"""

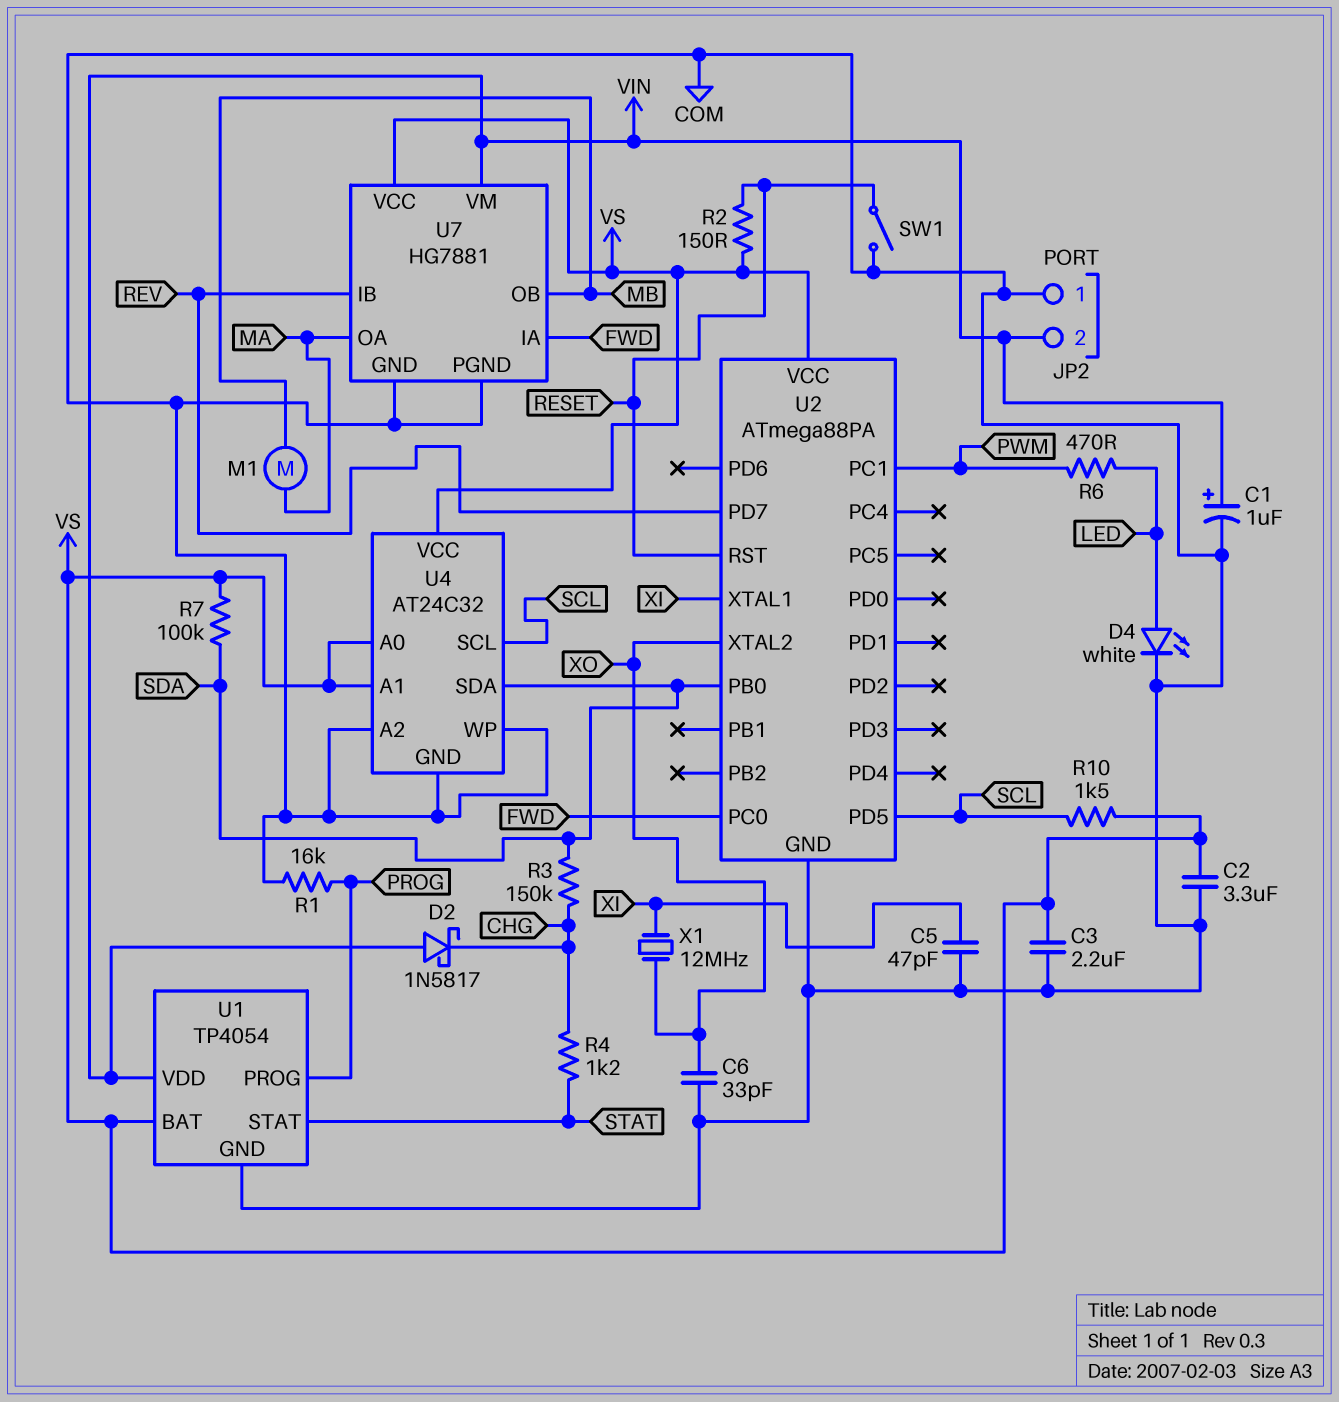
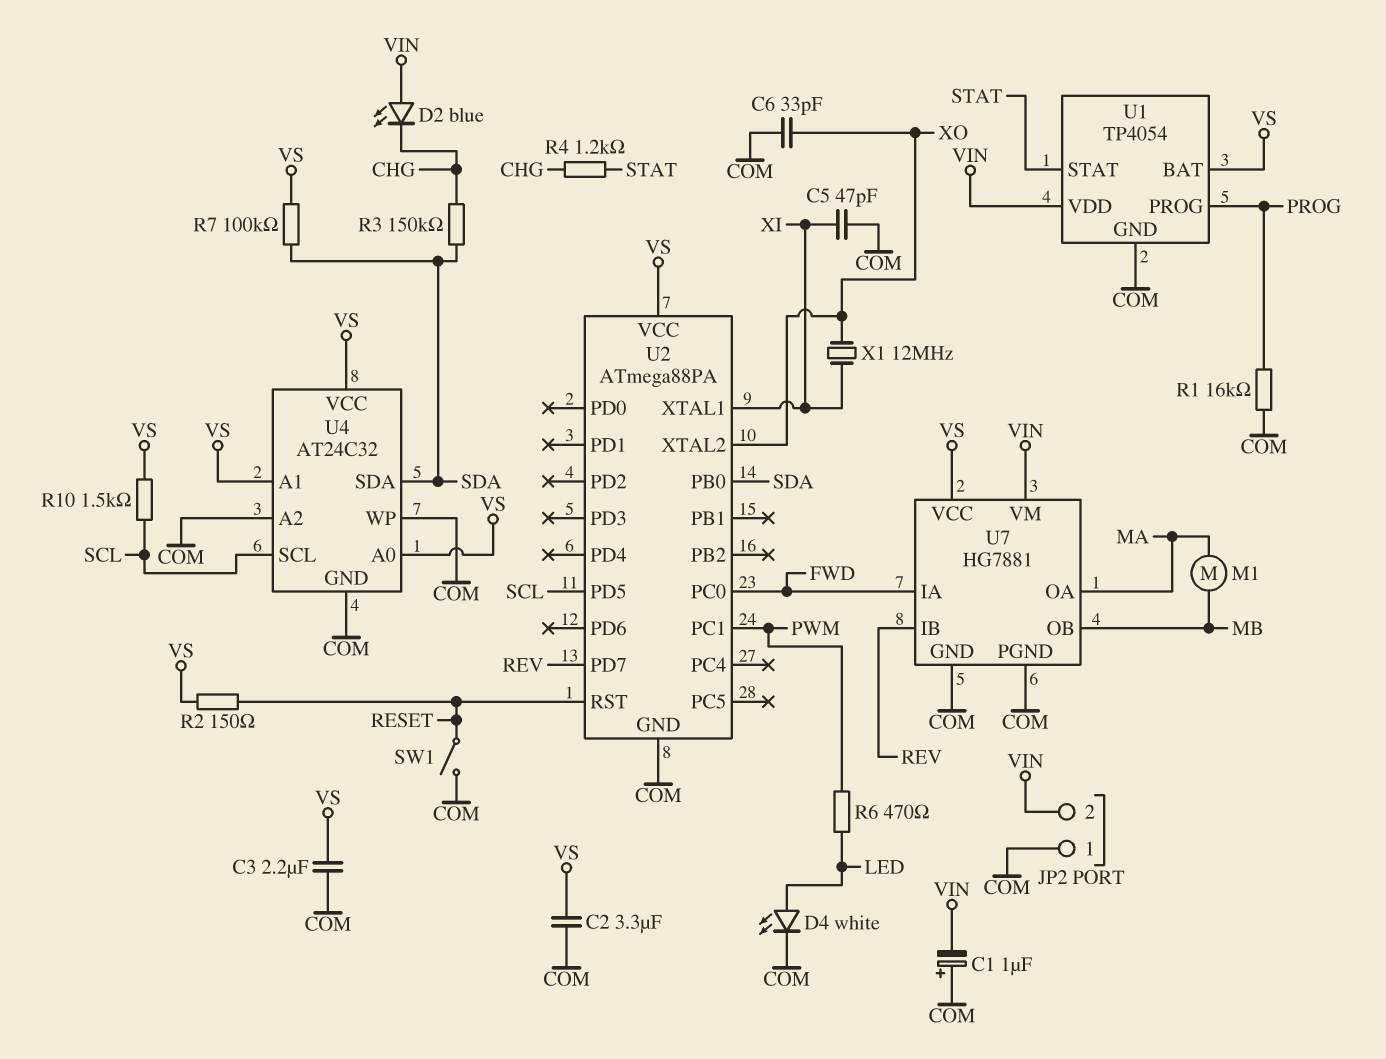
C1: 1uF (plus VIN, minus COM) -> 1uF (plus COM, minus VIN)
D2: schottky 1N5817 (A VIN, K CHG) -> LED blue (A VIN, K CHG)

"""
"""

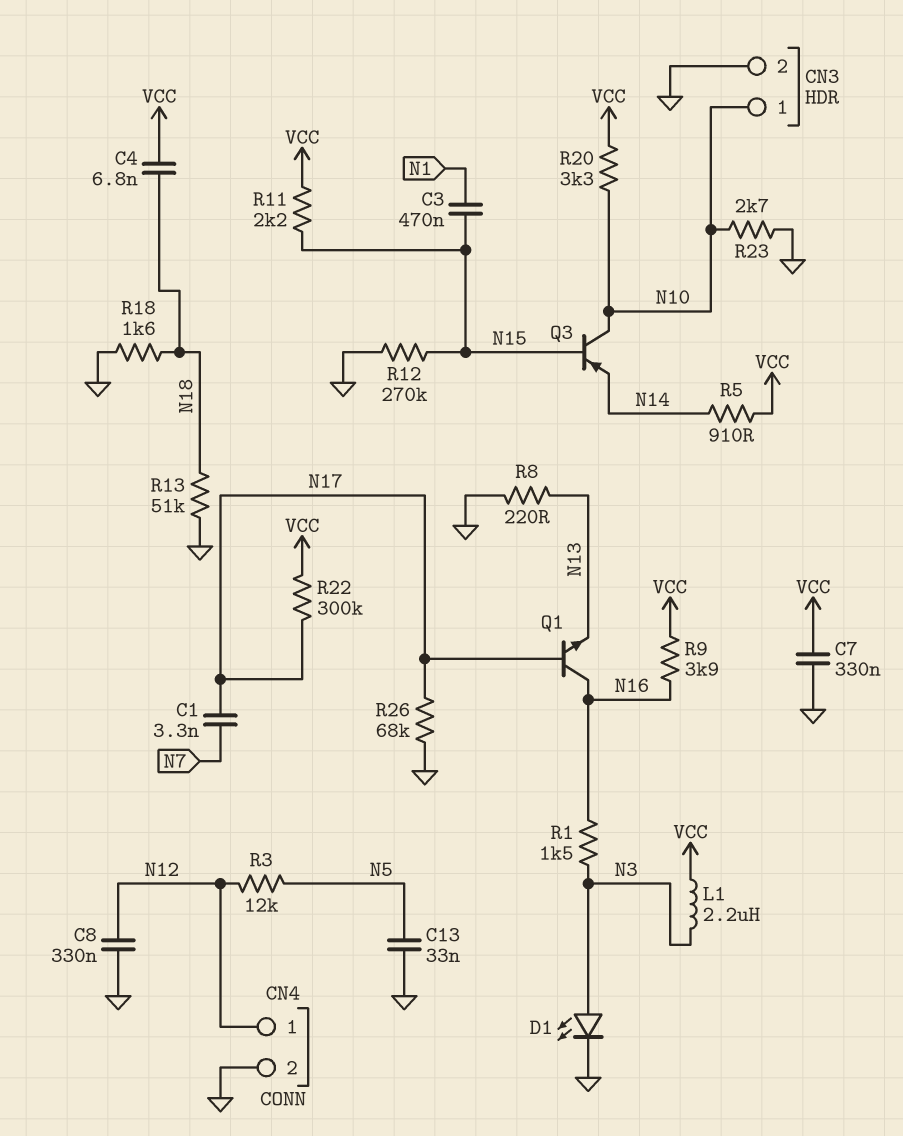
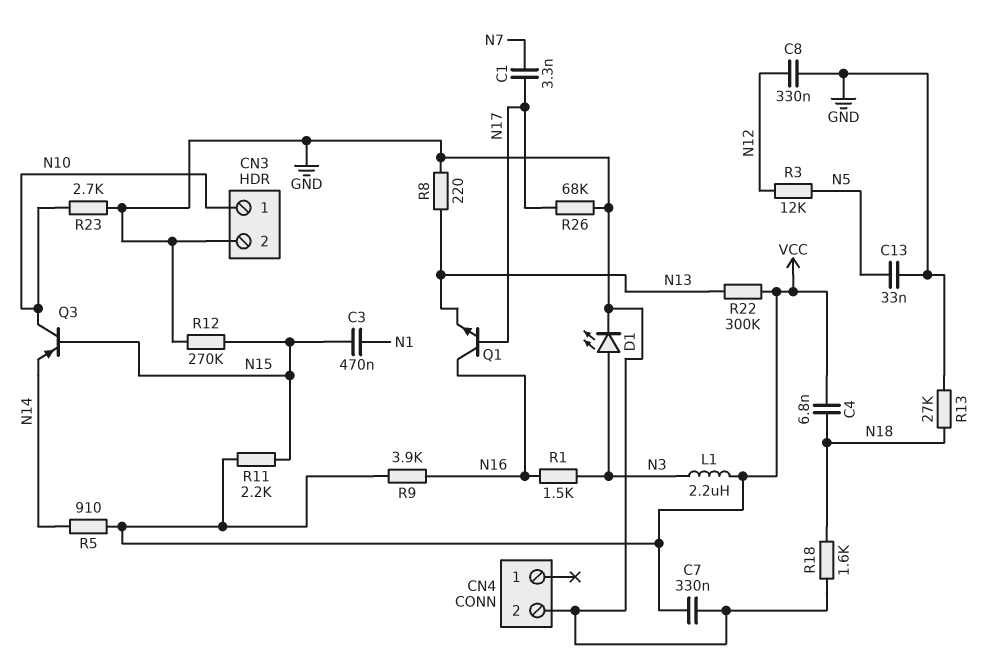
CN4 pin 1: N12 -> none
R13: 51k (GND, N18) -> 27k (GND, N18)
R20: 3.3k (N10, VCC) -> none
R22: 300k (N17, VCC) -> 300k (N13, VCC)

"""
"""

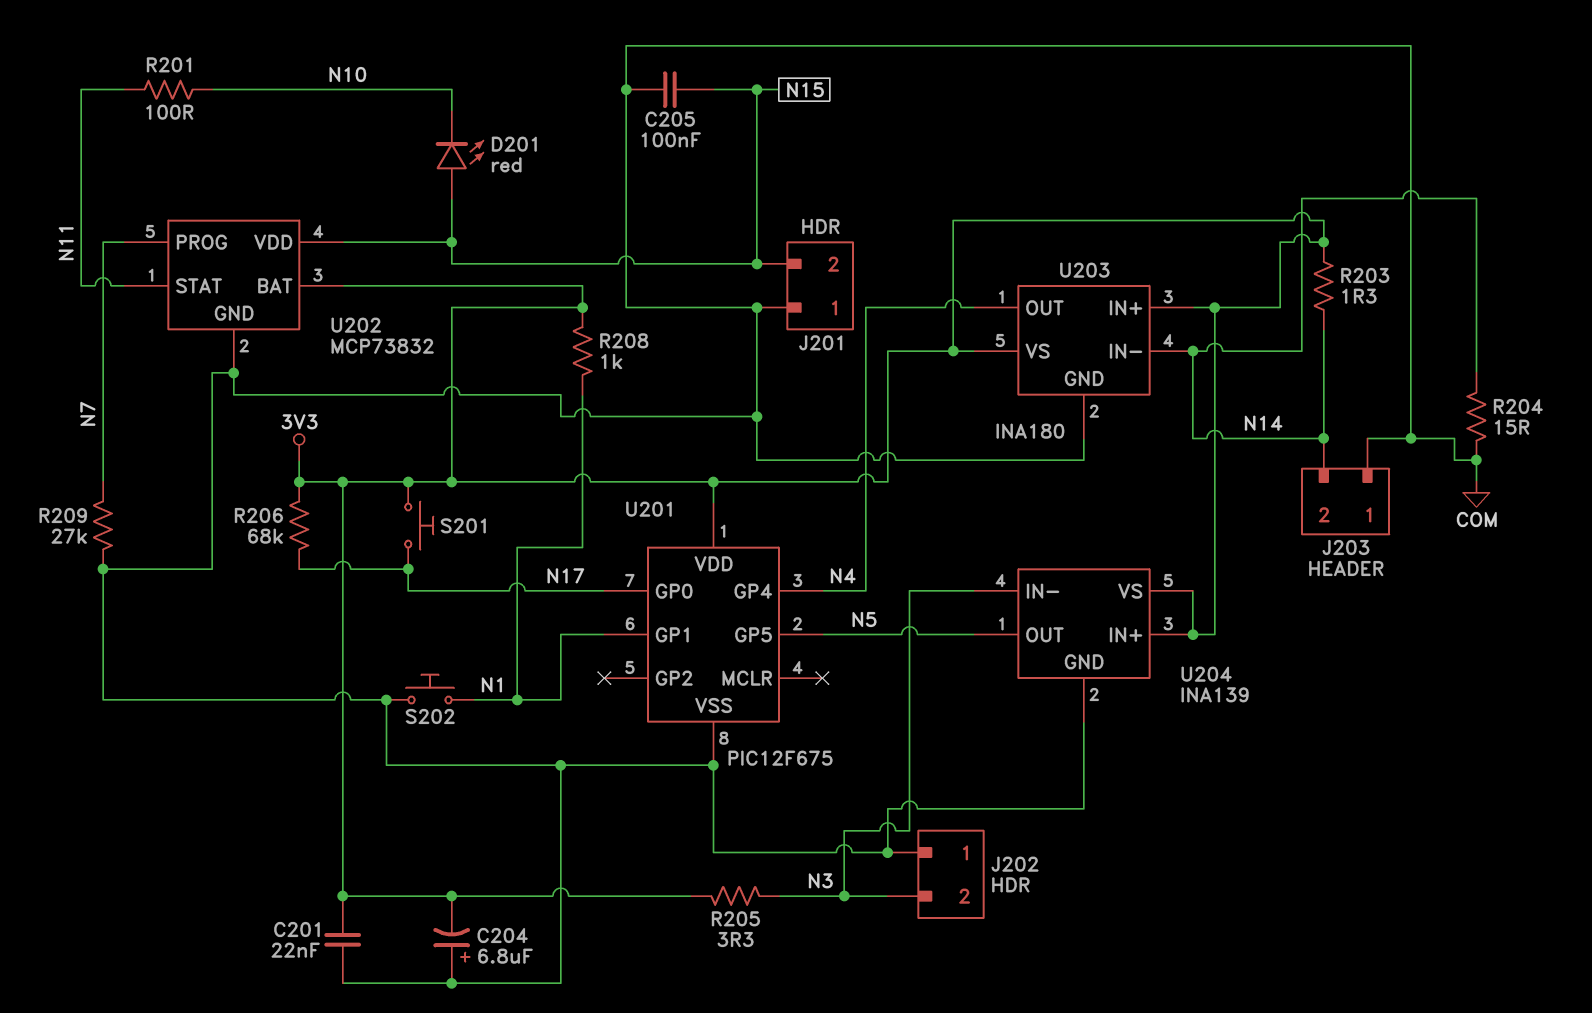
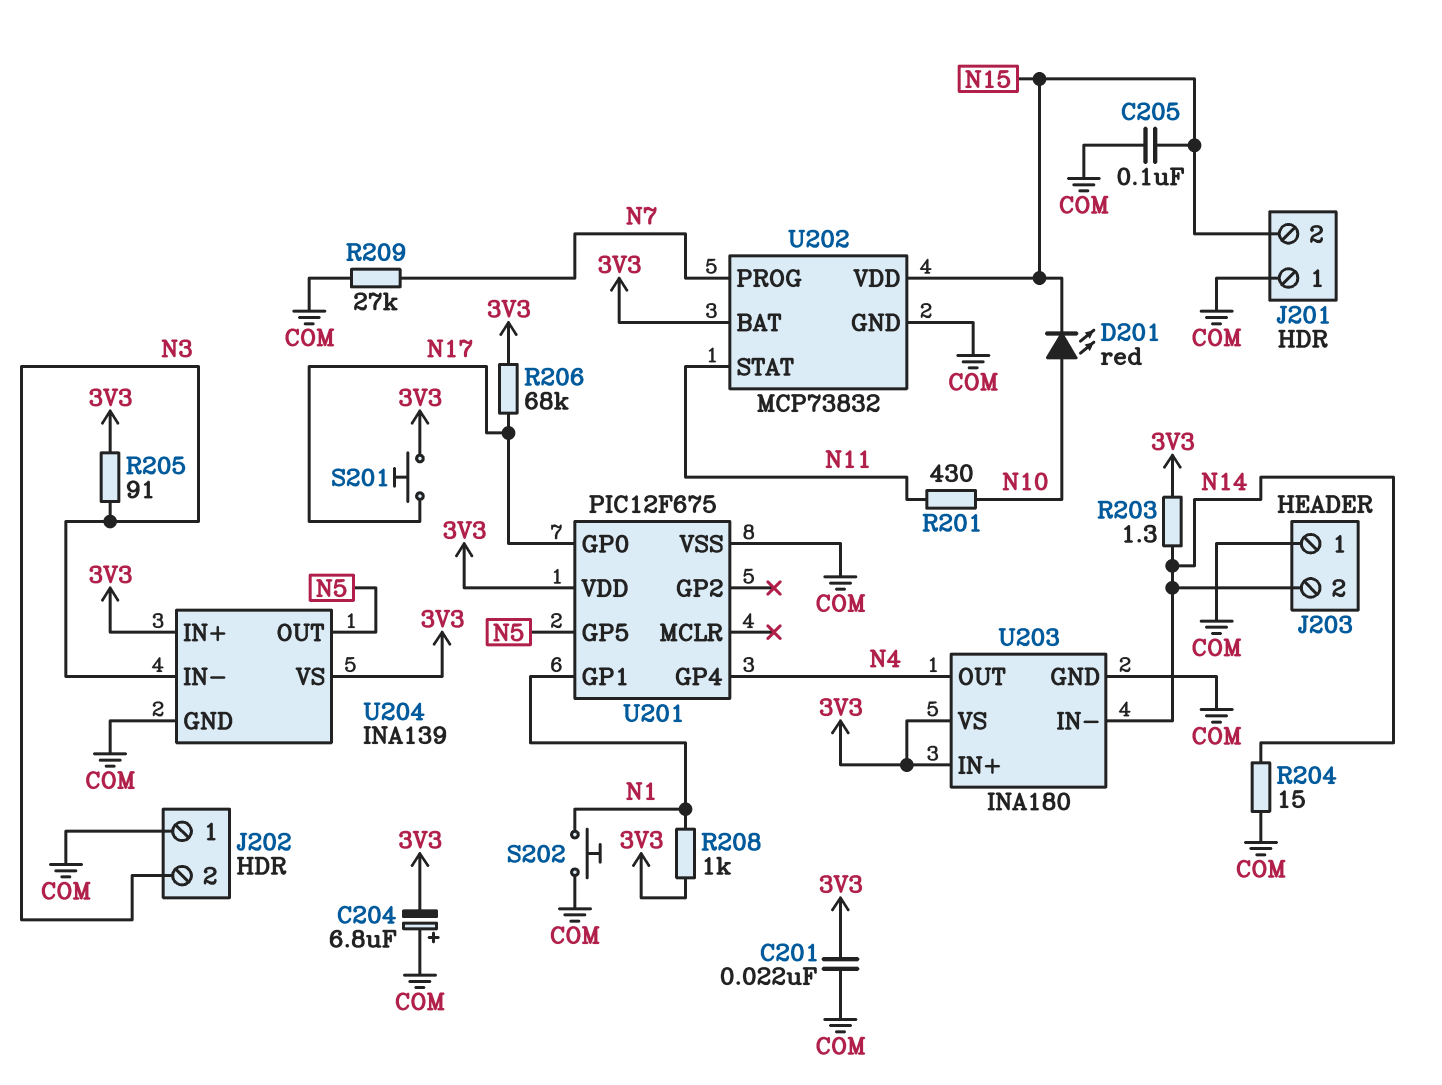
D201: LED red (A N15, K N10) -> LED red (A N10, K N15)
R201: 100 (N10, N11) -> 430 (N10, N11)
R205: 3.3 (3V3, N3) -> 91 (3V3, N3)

"""

• Problem statement: Find every line above that contains the word "none", and return each one.

• Output for this task:
CN4 pin 1: N12 -> none
R20: 3.3k (N10, VCC) -> none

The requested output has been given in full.